- **WHAT YOU ARE ASKED TO DO**: Lines with the word "gray" are the ones wanted. Copy each of them from the entries below.

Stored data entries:

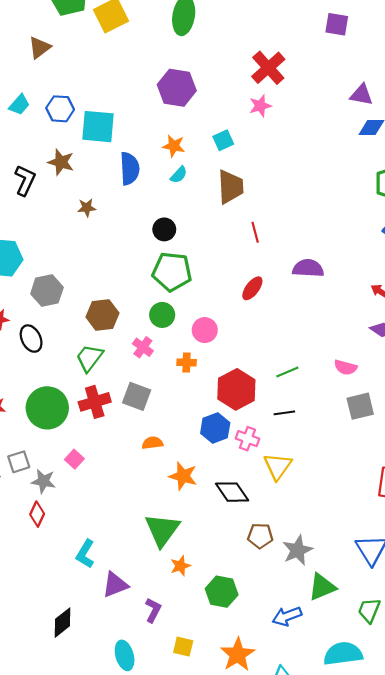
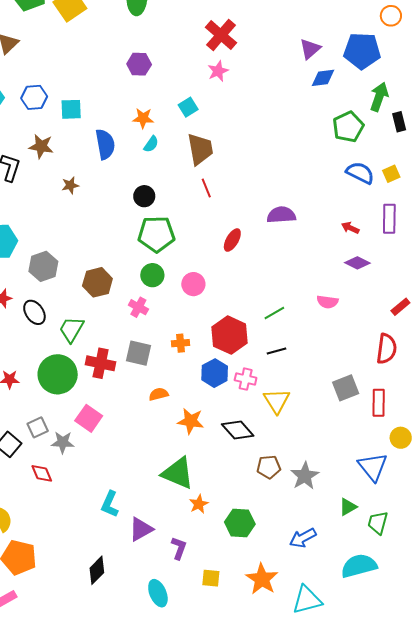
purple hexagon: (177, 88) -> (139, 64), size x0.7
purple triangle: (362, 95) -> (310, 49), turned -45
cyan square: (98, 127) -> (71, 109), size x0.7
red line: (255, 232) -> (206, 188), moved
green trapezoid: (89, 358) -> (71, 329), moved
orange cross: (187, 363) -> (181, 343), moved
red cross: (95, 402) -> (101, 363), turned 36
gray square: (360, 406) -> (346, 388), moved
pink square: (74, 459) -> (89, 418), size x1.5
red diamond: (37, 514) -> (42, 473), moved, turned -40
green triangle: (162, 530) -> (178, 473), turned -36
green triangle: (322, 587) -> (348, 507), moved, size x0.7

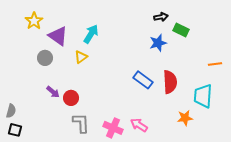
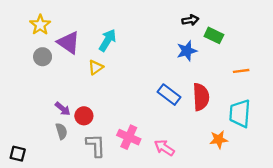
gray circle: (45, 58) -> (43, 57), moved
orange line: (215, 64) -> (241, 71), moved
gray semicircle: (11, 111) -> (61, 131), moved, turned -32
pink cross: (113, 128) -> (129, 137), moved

- **ANSWER SPACE**:
gray square: (360, 406) -> (346, 388), moved
gray circle: (45, 58) -> (43, 57), moved
gray semicircle: (11, 111) -> (61, 131), moved, turned -32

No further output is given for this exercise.